Take the entries that follow and return exactly the lines from the one holding "camera: 10 degrees left, 5 degrees up" through the one holding "(786, 627) = (845, 532): none -> blue key", both included. Nothing else is needed.

Material for this task
====================
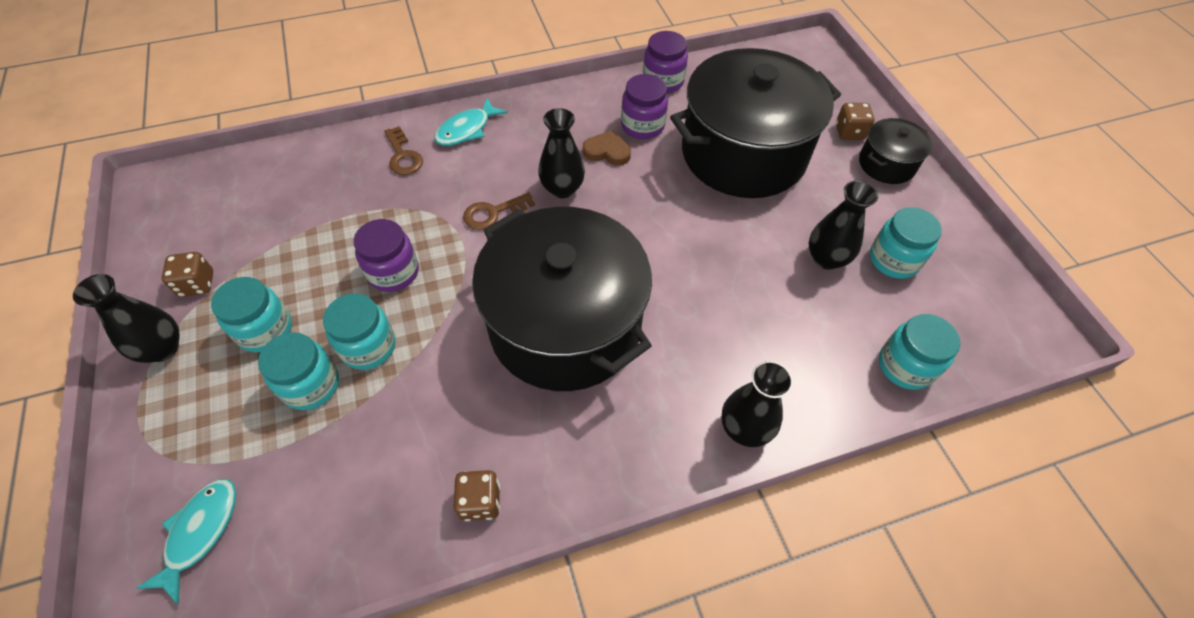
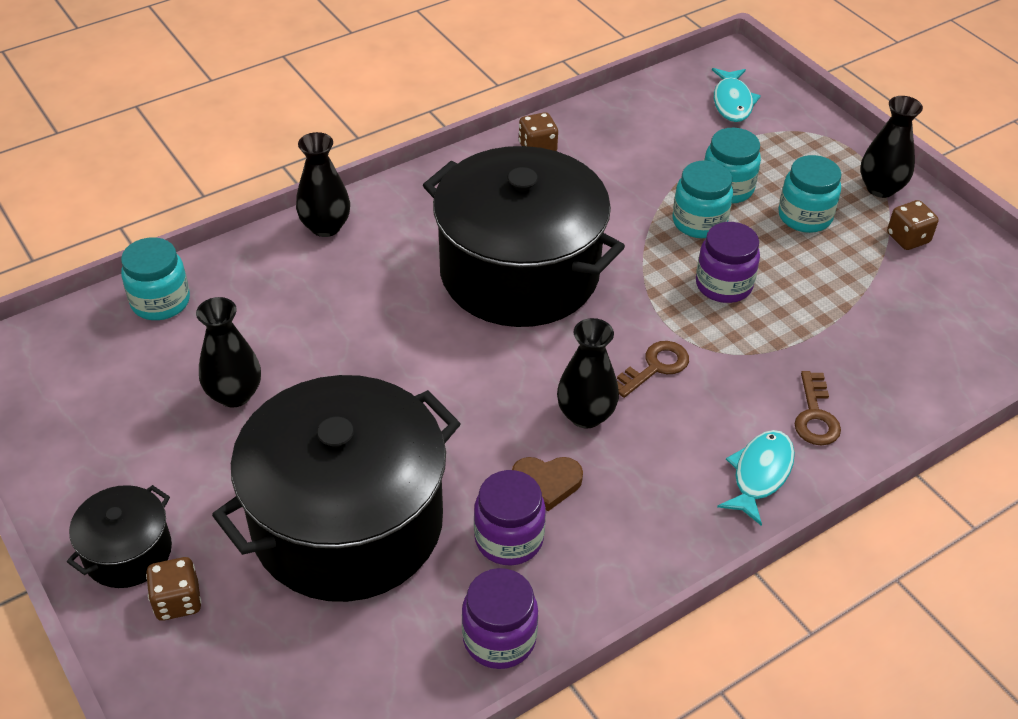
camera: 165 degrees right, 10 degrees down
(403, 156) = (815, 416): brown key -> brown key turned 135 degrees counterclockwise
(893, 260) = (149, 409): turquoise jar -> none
====================
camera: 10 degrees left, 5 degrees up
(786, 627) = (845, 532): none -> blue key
====================
Completed exercise
camera: 10 degrees left, 5 degrees up
(786, 627) = (845, 532): none -> blue key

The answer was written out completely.